## Aim of the task
Output exactly the lines from the one with "green cup [768,550,884,693]" through the last line of the data below, both included, and nothing more.

START Material for this exercise

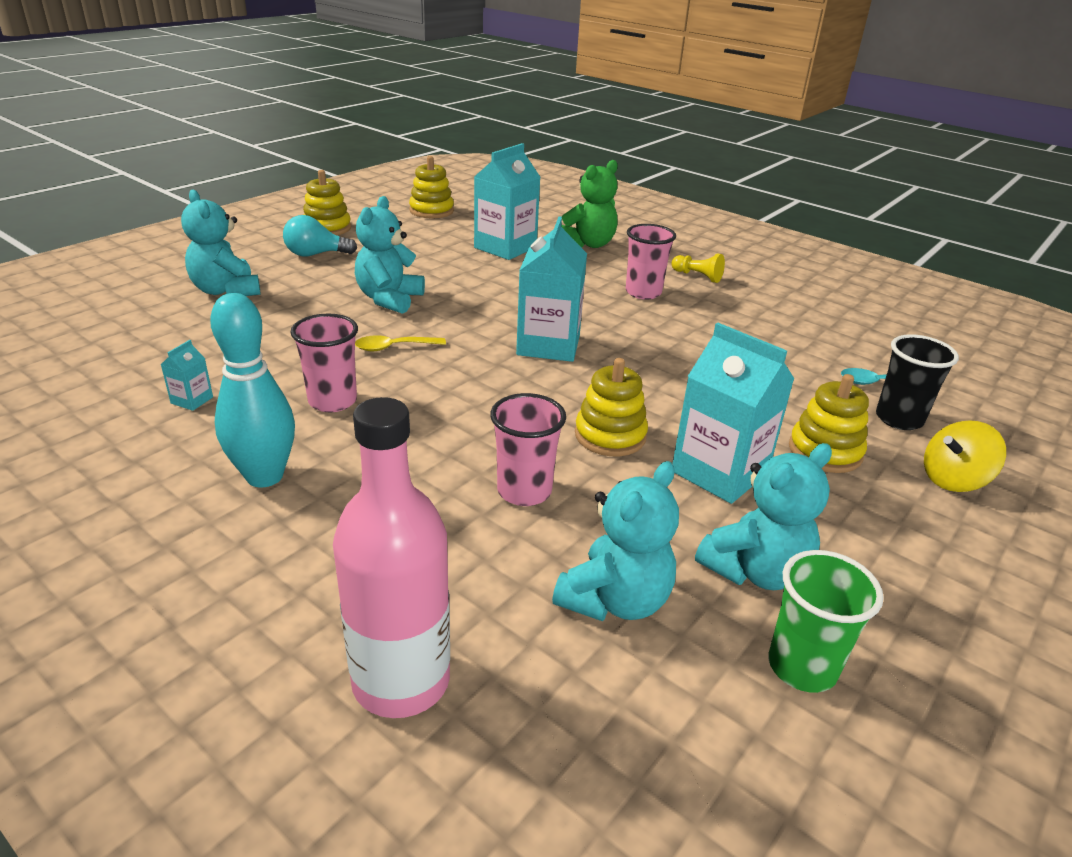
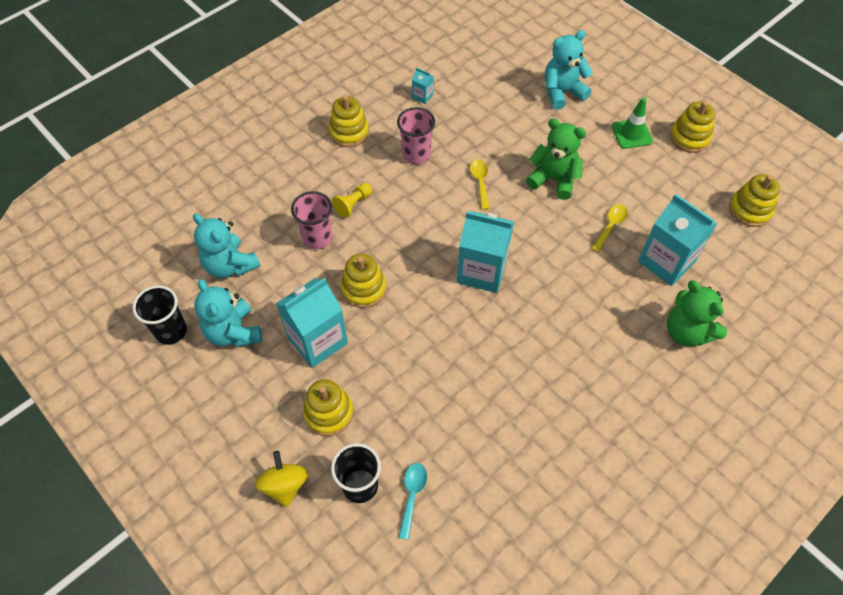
camera: 100 degrees right, 25 degrees up
turquoise bowling pin [210,293,295,487] -> yellow stacking toy [328,95,369,147]
turquoise light bulb [283,215,357,256] -> green traffic cone [612,97,653,149]
pink bottle [333,397,450,718] -> none
turquoise teddy bear [355,196,425,314] -> green teddy bear [526,119,586,200]
pink cup [626,224,676,300] -> none
yellow pawn [671,254,725,283] -> yellow pawn moved to [332,183,372,218]
green cup [768,550,884,693] -> black cup [133,285,187,345]
none -> yellow spoon [591,204,628,252]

END Material for this exercise

## Worked solution
green cup [768,550,884,693] -> black cup [133,285,187,345]
none -> yellow spoon [591,204,628,252]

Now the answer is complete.